# Work to be completed
The word "purple" marks the lines to copy; find all of them in the entries below.

# Given entries
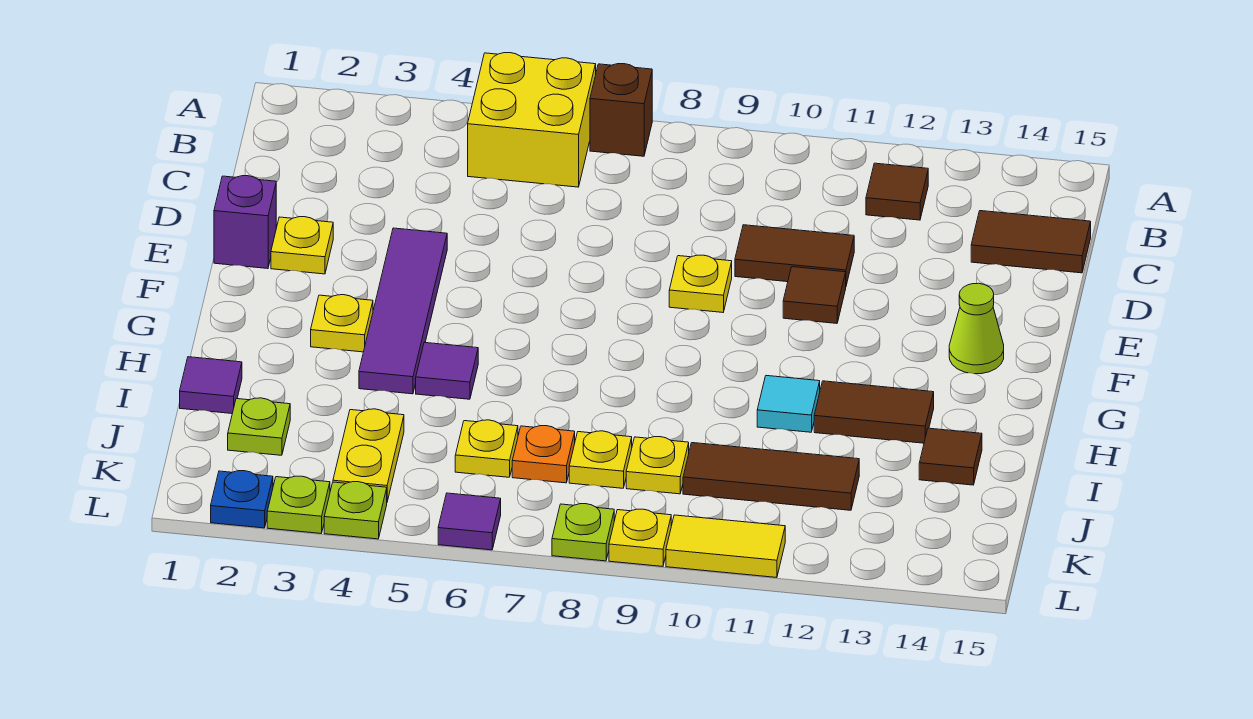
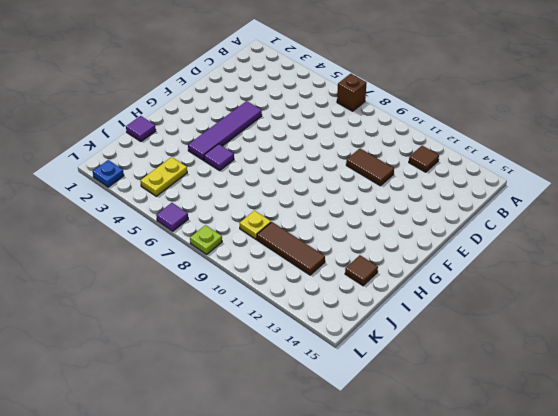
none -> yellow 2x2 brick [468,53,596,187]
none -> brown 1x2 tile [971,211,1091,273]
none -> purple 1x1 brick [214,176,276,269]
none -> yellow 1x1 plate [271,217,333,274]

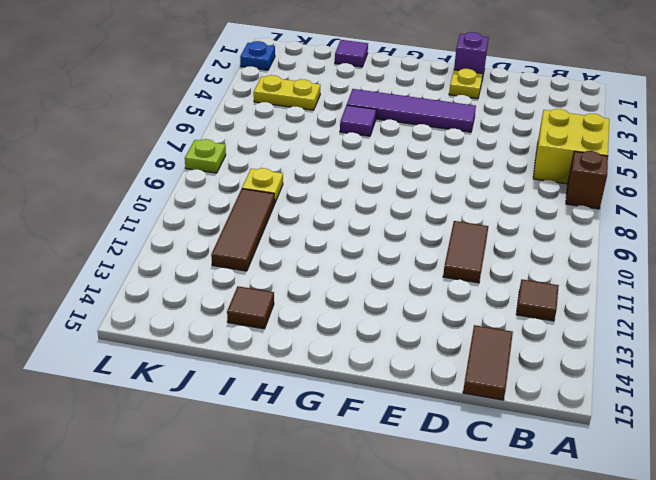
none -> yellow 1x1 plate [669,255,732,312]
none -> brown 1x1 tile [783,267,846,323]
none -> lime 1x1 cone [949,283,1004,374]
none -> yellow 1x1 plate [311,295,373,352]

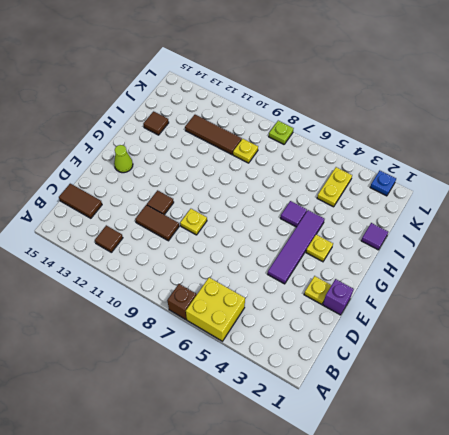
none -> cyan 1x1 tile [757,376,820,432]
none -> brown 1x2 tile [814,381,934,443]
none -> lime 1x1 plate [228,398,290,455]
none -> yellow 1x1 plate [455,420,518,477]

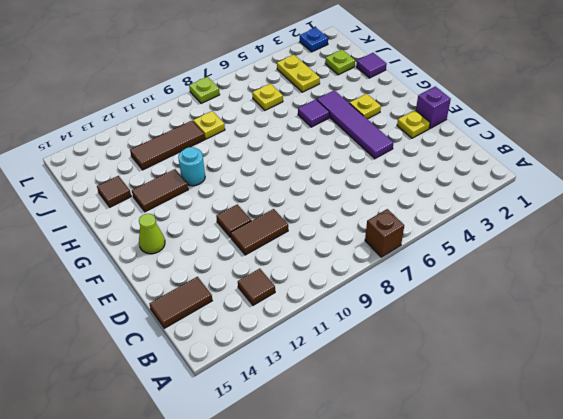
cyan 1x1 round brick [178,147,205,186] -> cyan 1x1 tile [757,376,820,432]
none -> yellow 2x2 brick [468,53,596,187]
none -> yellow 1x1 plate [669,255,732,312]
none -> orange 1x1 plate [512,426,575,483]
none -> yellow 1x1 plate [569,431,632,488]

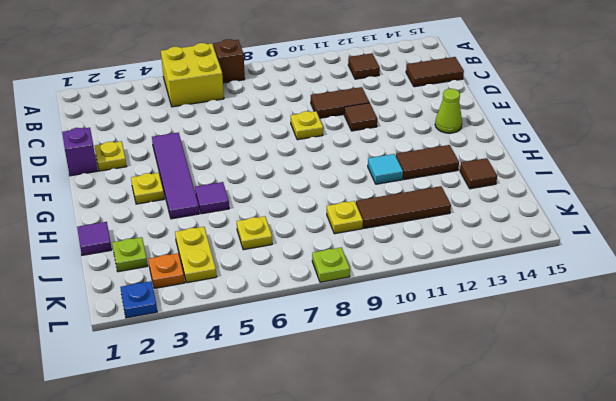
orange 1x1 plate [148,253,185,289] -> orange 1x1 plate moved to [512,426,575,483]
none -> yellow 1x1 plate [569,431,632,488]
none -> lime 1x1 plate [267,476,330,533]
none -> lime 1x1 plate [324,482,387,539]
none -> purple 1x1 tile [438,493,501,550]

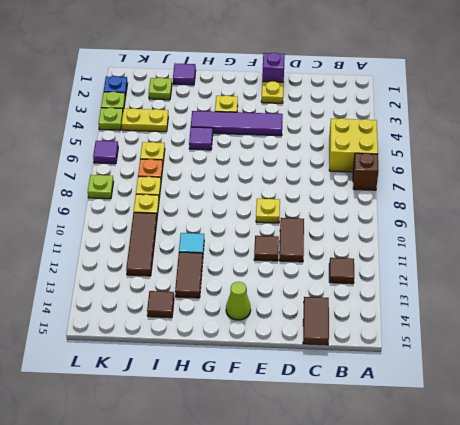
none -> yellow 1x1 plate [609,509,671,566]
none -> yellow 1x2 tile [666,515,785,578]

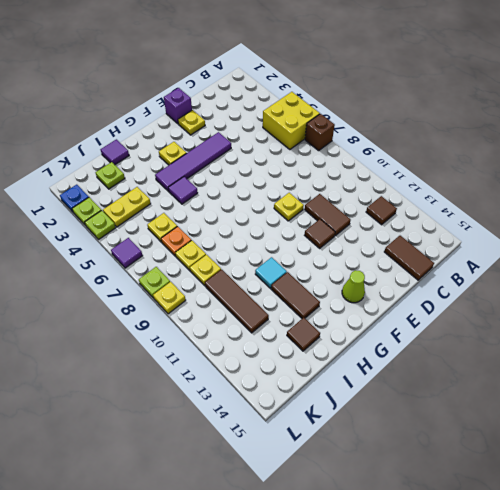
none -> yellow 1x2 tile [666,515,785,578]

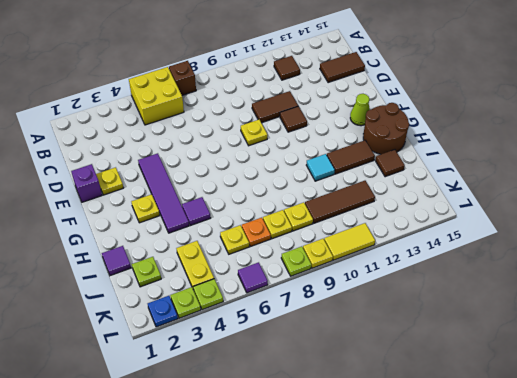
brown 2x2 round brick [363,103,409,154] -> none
==
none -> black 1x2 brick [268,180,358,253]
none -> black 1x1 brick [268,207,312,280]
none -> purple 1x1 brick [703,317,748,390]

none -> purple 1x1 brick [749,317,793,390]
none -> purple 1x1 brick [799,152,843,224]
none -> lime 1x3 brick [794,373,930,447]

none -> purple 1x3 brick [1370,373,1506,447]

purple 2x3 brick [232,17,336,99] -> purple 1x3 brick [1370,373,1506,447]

# Completed task
none -> purple 1x1 brick [214,176,276,269]
none -> purple 1x1 tile [438,493,501,550]
none -> purple 1x1 brick [703,317,748,390]
none -> purple 1x1 brick [749,317,793,390]
none -> purple 1x1 brick [799,152,843,224]
none -> purple 1x3 brick [1370,373,1506,447]
purple 2x3 brick [232,17,336,99] -> purple 1x3 brick [1370,373,1506,447]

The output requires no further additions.